• 연습 문제
아래 항목 중 "Music"라는 문자열이 들어 있는 줄만 걸러서 모두 옮겨 적어 주세요. 대소문자는 구분합니다.

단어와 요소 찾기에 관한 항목
━━━━━━━━━━━━━━━━━━━━

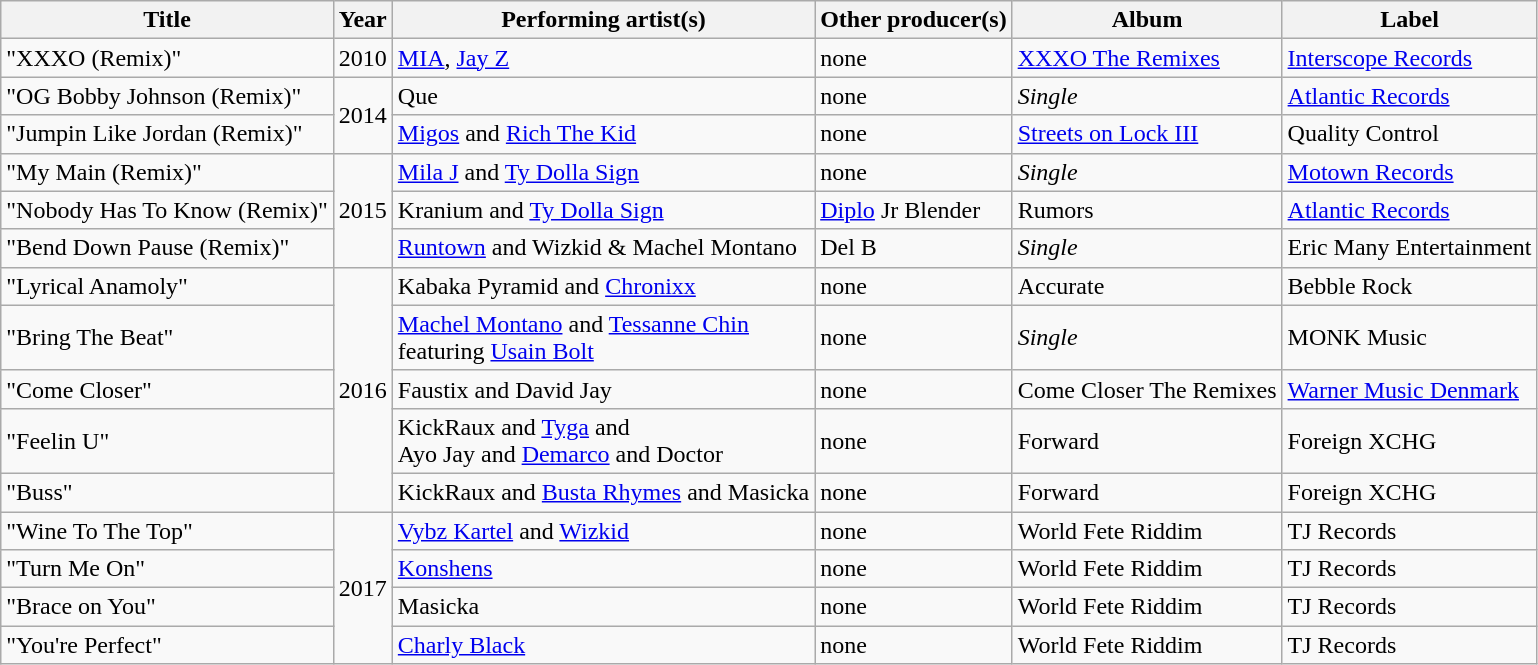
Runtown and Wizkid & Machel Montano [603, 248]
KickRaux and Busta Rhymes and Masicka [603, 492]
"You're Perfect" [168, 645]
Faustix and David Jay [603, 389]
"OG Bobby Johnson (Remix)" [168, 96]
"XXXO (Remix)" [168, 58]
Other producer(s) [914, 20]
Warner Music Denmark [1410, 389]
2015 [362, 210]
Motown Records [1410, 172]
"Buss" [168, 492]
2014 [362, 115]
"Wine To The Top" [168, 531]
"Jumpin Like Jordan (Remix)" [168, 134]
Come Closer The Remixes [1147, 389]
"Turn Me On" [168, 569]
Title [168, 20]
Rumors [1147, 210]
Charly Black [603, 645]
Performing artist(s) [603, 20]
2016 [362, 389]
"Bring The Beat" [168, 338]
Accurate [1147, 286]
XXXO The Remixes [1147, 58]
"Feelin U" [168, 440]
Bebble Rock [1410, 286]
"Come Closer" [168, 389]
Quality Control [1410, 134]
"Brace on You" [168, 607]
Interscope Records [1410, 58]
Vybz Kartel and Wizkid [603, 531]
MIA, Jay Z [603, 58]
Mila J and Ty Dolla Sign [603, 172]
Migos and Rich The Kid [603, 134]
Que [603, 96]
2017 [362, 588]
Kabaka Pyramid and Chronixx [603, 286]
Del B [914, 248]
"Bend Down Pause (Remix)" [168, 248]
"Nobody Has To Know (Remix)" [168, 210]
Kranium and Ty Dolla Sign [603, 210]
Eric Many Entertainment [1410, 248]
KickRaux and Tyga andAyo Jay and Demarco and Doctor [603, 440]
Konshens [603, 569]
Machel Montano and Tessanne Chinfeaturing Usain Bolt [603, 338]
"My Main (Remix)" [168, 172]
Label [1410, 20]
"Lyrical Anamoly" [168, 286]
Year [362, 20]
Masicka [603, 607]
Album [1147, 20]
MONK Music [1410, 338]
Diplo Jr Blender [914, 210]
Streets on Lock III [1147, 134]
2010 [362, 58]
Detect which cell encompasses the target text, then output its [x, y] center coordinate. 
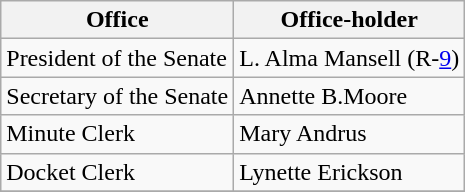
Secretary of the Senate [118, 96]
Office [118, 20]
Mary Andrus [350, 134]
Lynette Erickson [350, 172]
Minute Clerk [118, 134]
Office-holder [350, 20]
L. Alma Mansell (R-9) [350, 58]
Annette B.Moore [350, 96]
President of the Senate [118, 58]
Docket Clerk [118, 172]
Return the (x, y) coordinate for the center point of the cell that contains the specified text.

━━━━━━━━━━━━━━━━━━━━

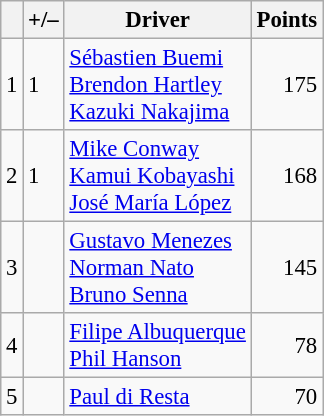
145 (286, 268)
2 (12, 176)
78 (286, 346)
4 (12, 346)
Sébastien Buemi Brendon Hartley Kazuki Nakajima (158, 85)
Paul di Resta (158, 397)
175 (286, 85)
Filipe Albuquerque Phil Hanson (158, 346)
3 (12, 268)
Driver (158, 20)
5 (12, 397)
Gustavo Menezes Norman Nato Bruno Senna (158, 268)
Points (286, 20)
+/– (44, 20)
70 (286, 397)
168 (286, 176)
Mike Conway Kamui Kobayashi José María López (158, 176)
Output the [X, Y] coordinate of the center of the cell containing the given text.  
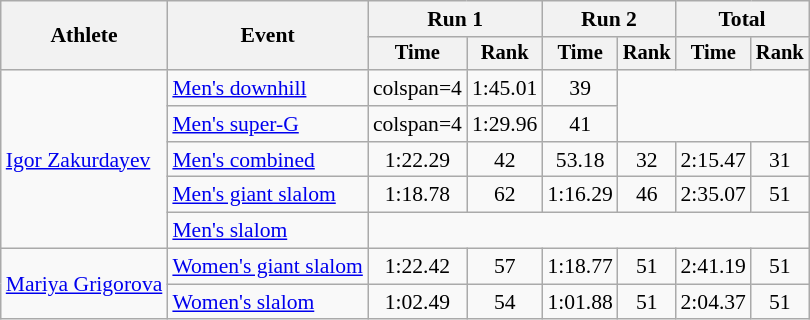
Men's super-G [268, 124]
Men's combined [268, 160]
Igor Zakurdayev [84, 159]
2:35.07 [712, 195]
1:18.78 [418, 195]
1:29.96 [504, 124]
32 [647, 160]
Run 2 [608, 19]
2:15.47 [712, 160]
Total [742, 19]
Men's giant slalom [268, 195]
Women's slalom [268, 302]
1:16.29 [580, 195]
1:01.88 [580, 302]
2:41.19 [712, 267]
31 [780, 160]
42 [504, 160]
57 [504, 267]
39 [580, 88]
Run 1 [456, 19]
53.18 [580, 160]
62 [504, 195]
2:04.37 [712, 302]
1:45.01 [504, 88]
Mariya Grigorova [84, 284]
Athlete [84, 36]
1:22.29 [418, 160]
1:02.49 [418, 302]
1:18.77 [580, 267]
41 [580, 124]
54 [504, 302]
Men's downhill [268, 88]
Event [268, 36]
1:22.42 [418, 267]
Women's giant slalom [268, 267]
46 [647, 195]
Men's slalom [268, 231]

━━━━━━━━━━━━━━━━━━━━

• 완성된 연습
Warner Music Denmark [1410, 389]
MONK Music [1410, 338]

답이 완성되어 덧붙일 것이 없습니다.